### TASK REQUIREMENTS:
Copy every line below. Do not alter any of them.

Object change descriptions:
____
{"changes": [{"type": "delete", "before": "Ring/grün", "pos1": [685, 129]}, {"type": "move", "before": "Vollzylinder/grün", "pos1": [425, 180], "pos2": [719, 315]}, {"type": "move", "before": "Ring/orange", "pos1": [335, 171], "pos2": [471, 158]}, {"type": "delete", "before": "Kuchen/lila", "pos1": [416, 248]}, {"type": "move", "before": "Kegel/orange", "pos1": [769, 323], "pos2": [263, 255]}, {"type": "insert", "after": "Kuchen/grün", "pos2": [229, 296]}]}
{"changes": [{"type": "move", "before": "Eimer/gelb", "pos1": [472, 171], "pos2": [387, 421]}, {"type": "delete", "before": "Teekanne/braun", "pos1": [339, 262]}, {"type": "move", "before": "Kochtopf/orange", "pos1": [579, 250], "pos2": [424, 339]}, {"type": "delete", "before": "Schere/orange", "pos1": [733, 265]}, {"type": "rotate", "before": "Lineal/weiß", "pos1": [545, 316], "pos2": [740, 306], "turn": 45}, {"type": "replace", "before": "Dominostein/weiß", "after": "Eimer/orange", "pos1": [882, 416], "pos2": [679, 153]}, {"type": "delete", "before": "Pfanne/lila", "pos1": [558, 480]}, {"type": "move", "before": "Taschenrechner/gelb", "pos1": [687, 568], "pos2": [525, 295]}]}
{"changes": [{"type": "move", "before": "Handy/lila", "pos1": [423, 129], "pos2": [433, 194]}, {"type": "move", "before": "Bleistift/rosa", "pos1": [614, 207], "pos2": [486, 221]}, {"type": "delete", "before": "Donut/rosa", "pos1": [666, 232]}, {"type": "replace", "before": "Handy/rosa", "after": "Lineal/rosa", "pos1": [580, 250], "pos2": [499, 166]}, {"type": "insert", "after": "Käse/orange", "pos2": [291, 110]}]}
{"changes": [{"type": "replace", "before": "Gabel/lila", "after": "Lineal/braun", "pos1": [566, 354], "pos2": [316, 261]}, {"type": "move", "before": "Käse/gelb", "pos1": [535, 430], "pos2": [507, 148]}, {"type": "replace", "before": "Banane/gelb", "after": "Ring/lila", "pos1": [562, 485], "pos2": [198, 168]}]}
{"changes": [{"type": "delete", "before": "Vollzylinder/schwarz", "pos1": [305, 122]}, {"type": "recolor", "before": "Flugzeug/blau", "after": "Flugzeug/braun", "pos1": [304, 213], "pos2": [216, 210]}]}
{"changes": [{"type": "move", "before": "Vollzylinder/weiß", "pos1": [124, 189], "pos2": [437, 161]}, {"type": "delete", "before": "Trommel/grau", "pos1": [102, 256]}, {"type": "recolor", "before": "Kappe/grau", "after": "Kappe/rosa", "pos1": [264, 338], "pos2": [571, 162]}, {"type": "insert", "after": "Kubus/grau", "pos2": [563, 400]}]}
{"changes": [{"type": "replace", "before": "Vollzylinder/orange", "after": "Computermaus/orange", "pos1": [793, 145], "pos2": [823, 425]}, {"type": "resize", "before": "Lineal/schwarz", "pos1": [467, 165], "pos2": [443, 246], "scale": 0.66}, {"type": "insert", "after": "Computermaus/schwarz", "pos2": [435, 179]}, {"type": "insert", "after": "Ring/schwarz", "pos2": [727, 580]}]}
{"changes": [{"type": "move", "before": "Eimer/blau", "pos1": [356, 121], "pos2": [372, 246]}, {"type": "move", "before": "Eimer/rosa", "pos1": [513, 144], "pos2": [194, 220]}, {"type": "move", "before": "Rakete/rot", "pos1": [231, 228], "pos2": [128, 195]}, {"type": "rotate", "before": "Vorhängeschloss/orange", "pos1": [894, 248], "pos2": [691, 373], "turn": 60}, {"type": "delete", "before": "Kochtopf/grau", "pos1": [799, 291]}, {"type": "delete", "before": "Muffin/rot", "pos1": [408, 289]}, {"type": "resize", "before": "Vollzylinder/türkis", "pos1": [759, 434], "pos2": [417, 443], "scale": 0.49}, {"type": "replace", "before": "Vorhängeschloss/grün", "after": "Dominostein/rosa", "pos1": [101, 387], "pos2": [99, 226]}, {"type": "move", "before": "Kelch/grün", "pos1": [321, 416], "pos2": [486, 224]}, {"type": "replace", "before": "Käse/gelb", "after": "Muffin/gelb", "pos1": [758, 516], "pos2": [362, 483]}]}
____
### WRITTEN SOLUTION:
{"changes": [{"type": "delete", "before": "Ring/grün", "pos1": [685, 129]}, {"type": "move", "before": "Vollzylinder/grün", "pos1": [425, 180], "pos2": [719, 315]}, {"type": "move", "before": "Ring/orange", "pos1": [335, 171], "pos2": [471, 158]}, {"type": "delete", "before": "Kuchen/lila", "pos1": [416, 248]}, {"type": "move", "before": "Kegel/orange", "pos1": [769, 323], "pos2": [263, 255]}, {"type": "insert", "after": "Kuchen/grün", "pos2": [229, 296]}]}
{"changes": [{"type": "move", "before": "Eimer/gelb", "pos1": [472, 171], "pos2": [387, 421]}, {"type": "delete", "before": "Teekanne/braun", "pos1": [339, 262]}, {"type": "move", "before": "Kochtopf/orange", "pos1": [579, 250], "pos2": [424, 339]}, {"type": "delete", "before": "Schere/orange", "pos1": [733, 265]}, {"type": "rotate", "before": "Lineal/weiß", "pos1": [545, 316], "pos2": [740, 306], "turn": 45}, {"type": "replace", "before": "Dominostein/weiß", "after": "Eimer/orange", "pos1": [882, 416], "pos2": [679, 153]}, {"type": "delete", "before": "Pfanne/lila", "pos1": [558, 480]}, {"type": "move", "before": "Taschenrechner/gelb", "pos1": [687, 568], "pos2": [525, 295]}]}
{"changes": [{"type": "move", "before": "Handy/lila", "pos1": [423, 129], "pos2": [433, 194]}, {"type": "move", "before": "Bleistift/rosa", "pos1": [614, 207], "pos2": [486, 221]}, {"type": "delete", "before": "Donut/rosa", "pos1": [666, 232]}, {"type": "replace", "before": "Handy/rosa", "after": "Lineal/rosa", "pos1": [580, 250], "pos2": [499, 166]}, {"type": "insert", "after": "Käse/orange", "pos2": [291, 110]}]}
{"changes": [{"type": "replace", "before": "Gabel/lila", "after": "Lineal/braun", "pos1": [566, 354], "pos2": [316, 261]}, {"type": "move", "before": "Käse/gelb", "pos1": [535, 430], "pos2": [507, 148]}, {"type": "replace", "before": "Banane/gelb", "after": "Ring/lila", "pos1": [562, 485], "pos2": [198, 168]}]}
{"changes": [{"type": "delete", "before": "Vollzylinder/schwarz", "pos1": [305, 122]}, {"type": "recolor", "before": "Flugzeug/blau", "after": "Flugzeug/braun", "pos1": [304, 213], "pos2": [216, 210]}]}
{"changes": [{"type": "move", "before": "Vollzylinder/weiß", "pos1": [124, 189], "pos2": [437, 161]}, {"type": "delete", "before": "Trommel/grau", "pos1": [102, 256]}, {"type": "recolor", "before": "Kappe/grau", "after": "Kappe/rosa", "pos1": [264, 338], "pos2": [571, 162]}, {"type": "insert", "after": "Kubus/grau", "pos2": [563, 400]}]}
{"changes": [{"type": "replace", "before": "Vollzylinder/orange", "after": "Computermaus/orange", "pos1": [793, 145], "pos2": [823, 425]}, {"type": "resize", "before": "Lineal/schwarz", "pos1": [467, 165], "pos2": [443, 246], "scale": 0.66}, {"type": "insert", "after": "Computermaus/schwarz", "pos2": [435, 179]}, {"type": "insert", "after": "Ring/schwarz", "pos2": [727, 580]}]}
{"changes": [{"type": "move", "before": "Eimer/blau", "pos1": [356, 121], "pos2": [372, 246]}, {"type": "move", "before": "Eimer/rosa", "pos1": [513, 144], "pos2": [194, 220]}, {"type": "move", "before": "Rakete/rot", "pos1": [231, 228], "pos2": [128, 195]}, {"type": "rotate", "before": "Vorhängeschloss/orange", "pos1": [894, 248], "pos2": [691, 373], "turn": 60}, {"type": "delete", "before": "Kochtopf/grau", "pos1": [799, 291]}, {"type": "delete", "before": "Muffin/rot", "pos1": [408, 289]}, {"type": "resize", "before": "Vollzylinder/türkis", "pos1": [759, 434], "pos2": [417, 443], "scale": 0.49}, {"type": "replace", "before": "Vorhängeschloss/grün", "after": "Dominostein/rosa", "pos1": [101, 387], "pos2": [99, 226]}, {"type": "move", "before": "Kelch/grün", "pos1": [321, 416], "pos2": [486, 224]}, {"type": "replace", "before": "Käse/gelb", "after": "Muffin/gelb", "pos1": [758, 516], "pos2": [362, 483]}]}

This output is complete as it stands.